◆ TASK DESCRIPTION
Repeat only the lines below from the one containing "grey brick B1:B2" through the one containing "blue brick H1", inclusive, exactly as written.

◆ STUDY MATERIAL
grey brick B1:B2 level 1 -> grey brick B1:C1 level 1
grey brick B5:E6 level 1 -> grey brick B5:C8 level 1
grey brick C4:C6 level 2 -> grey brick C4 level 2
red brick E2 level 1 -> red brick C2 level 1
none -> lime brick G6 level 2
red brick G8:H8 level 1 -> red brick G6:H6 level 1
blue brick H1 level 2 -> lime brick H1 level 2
==
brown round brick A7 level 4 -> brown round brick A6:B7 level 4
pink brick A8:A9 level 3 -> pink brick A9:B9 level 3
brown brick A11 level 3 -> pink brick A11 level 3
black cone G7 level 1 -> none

◆ WRITTEN REPLY
grey brick B1:B2 level 1 -> grey brick B1:C1 level 1
grey brick B5:E6 level 1 -> grey brick B5:C8 level 1
grey brick C4:C6 level 2 -> grey brick C4 level 2
red brick E2 level 1 -> red brick C2 level 1
none -> lime brick G6 level 2
red brick G8:H8 level 1 -> red brick G6:H6 level 1
blue brick H1 level 2 -> lime brick H1 level 2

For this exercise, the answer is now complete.